Exercise brief:
Within the records below is a range that opens at the line with "in_second: [277, 224]" and closes at the line with "was: destornillador/verde". Return that range word for word, both ends included, and only that range.

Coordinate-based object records

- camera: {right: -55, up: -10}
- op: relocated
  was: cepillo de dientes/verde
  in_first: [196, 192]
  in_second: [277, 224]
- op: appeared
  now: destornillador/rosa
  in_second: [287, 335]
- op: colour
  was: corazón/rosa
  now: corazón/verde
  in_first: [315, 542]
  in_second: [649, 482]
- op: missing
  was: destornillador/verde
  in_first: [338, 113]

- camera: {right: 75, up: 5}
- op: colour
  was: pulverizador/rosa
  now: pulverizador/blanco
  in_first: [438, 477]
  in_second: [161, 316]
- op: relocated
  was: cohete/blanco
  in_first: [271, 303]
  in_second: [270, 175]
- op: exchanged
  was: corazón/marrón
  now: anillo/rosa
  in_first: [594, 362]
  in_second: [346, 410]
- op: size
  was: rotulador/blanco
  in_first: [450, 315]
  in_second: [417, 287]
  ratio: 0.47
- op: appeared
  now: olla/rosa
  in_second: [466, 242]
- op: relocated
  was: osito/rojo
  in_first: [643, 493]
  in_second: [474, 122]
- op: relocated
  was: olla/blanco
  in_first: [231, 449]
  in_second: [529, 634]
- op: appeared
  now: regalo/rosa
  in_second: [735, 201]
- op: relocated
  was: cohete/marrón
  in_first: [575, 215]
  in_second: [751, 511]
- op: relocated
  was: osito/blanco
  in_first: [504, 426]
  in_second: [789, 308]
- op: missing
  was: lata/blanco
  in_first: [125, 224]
---
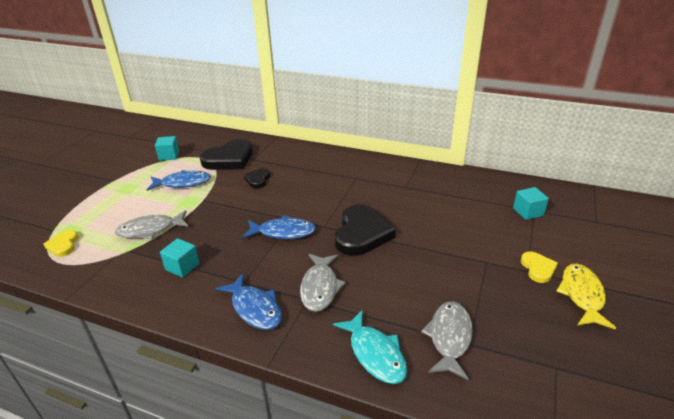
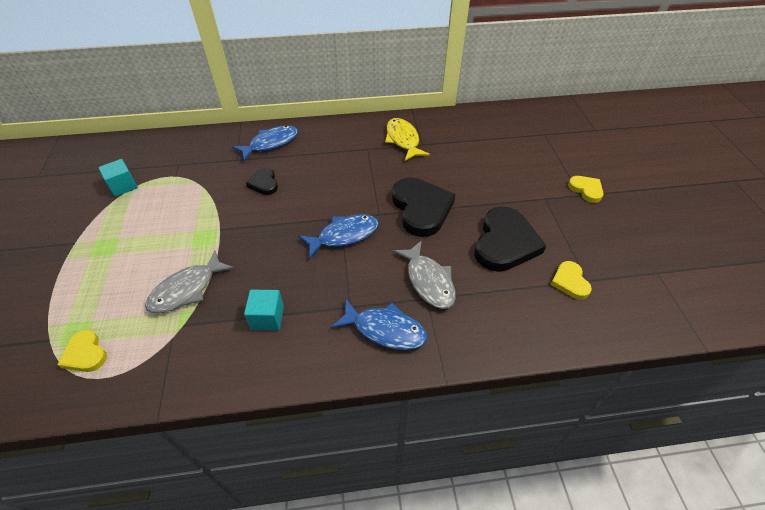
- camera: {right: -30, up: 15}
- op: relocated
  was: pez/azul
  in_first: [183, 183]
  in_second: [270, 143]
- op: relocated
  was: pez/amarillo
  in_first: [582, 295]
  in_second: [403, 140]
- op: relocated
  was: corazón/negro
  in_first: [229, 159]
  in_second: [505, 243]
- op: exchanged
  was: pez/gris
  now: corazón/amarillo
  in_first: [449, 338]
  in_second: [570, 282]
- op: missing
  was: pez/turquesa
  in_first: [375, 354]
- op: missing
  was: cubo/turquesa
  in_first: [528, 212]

Solution below:
  in_second: [277, 224]
- op: appeared
  now: destornillador/rosa
  in_second: [287, 335]
- op: colour
  was: corazón/rosa
  now: corazón/verde
  in_first: [315, 542]
  in_second: [649, 482]
- op: missing
  was: destornillador/verde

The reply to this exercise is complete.